▶ [WORK TO BE COMPLETED]: What is needed is a word-for-word copy of every record below, minus the pictures.
DATA RECORDS Block Start
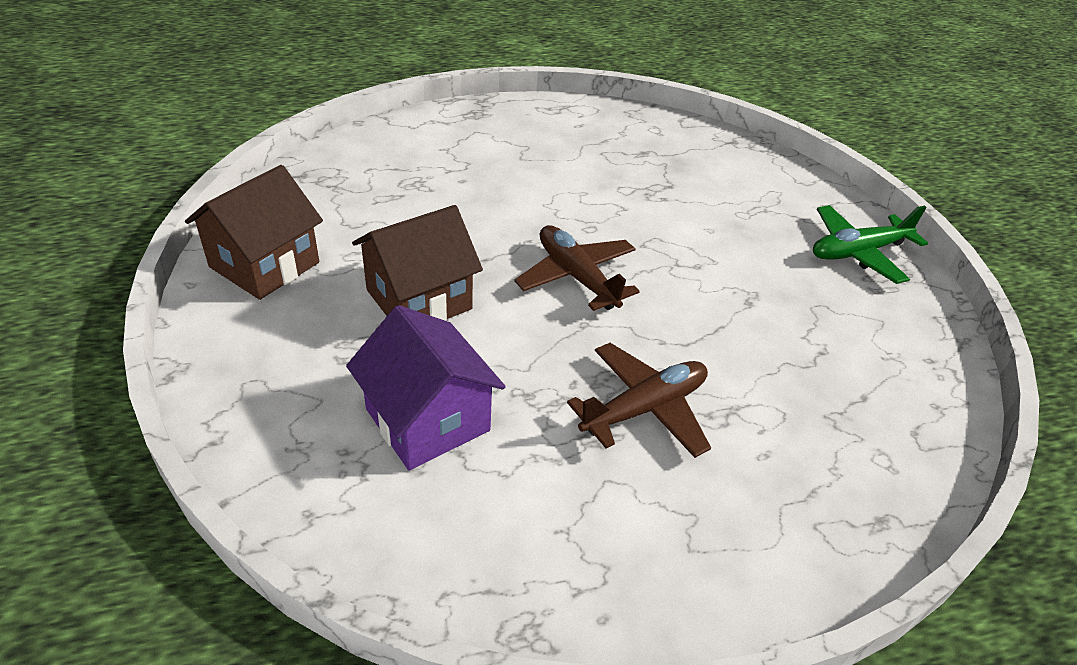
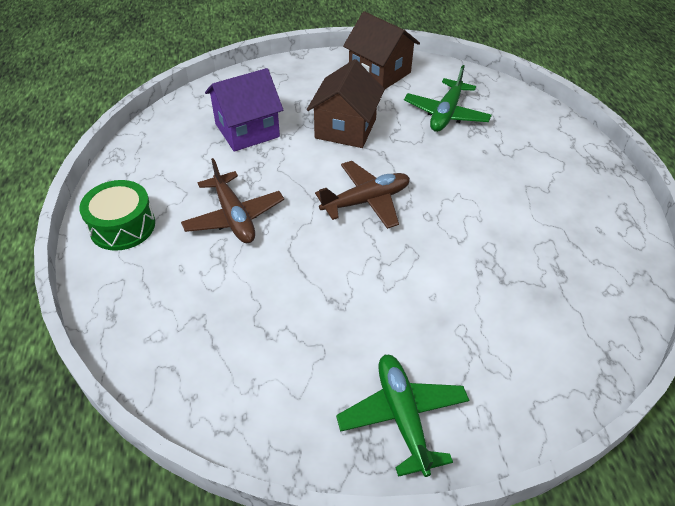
camera: 100 degrees right, 5 degrees up
(382, 205) = (446, 114): none -> green plane
(419, 299) = (345, 128): brown house -> brown house turned 45 degrees clockwise
(711, 558) = (122, 226): none -> green drum

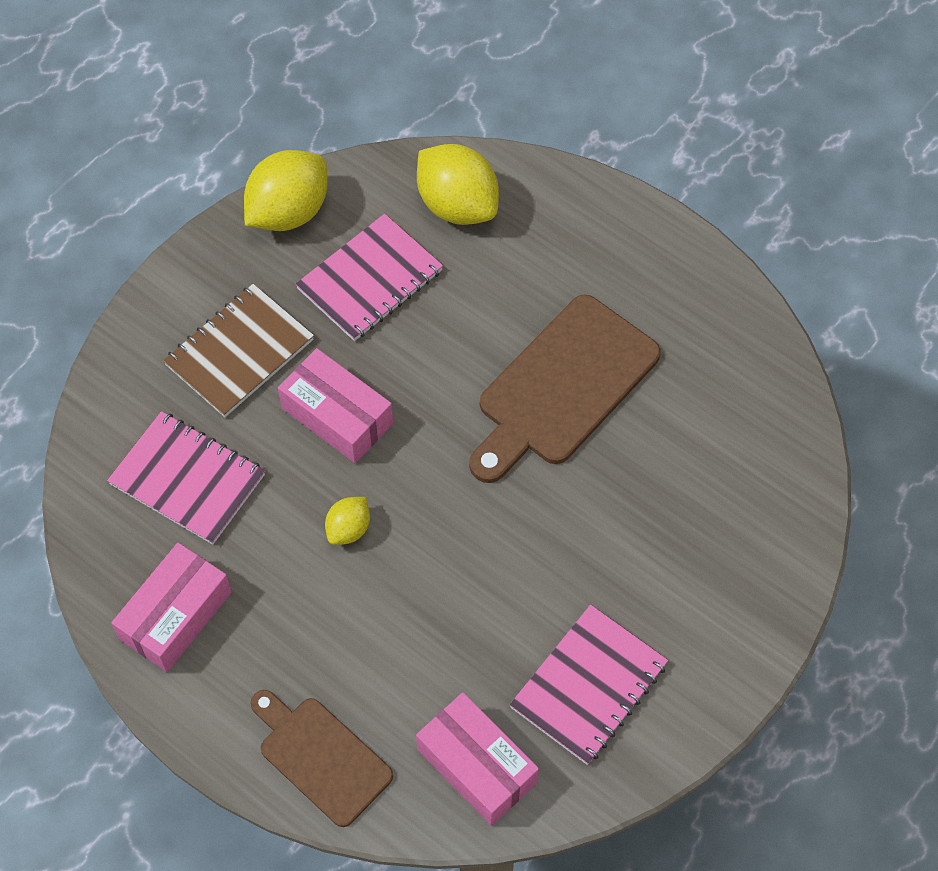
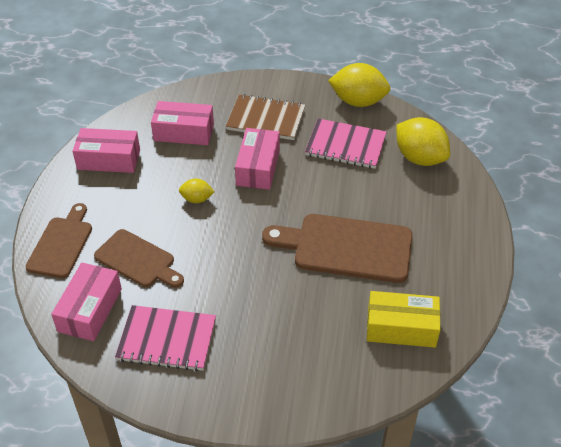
camera: 60 degrees right, 15 degrees down
(187, 480) = (184, 132): pink notebook -> pink box
(420, 662) = (137, 260): none -> brown cutting board
(457, 205) = (419, 158): yellow lemon -> yellow lemon turned 60 degrees counterclockwise
(729, 399) = (401, 328): none -> yellow box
DATA RECORDS Block End
▶ [WRITTEN RESPONSE]:
camera: 100 degrees right, 5 degrees up
(382, 205) = (446, 114): none -> green plane
(419, 299) = (345, 128): brown house -> brown house turned 45 degrees clockwise
(711, 558) = (122, 226): none -> green drum

camera: 60 degrees right, 15 degrees down
(187, 480) = (184, 132): pink notebook -> pink box
(420, 662) = (137, 260): none -> brown cutting board
(457, 205) = (419, 158): yellow lemon -> yellow lemon turned 60 degrees counterclockwise
(729, 399) = (401, 328): none -> yellow box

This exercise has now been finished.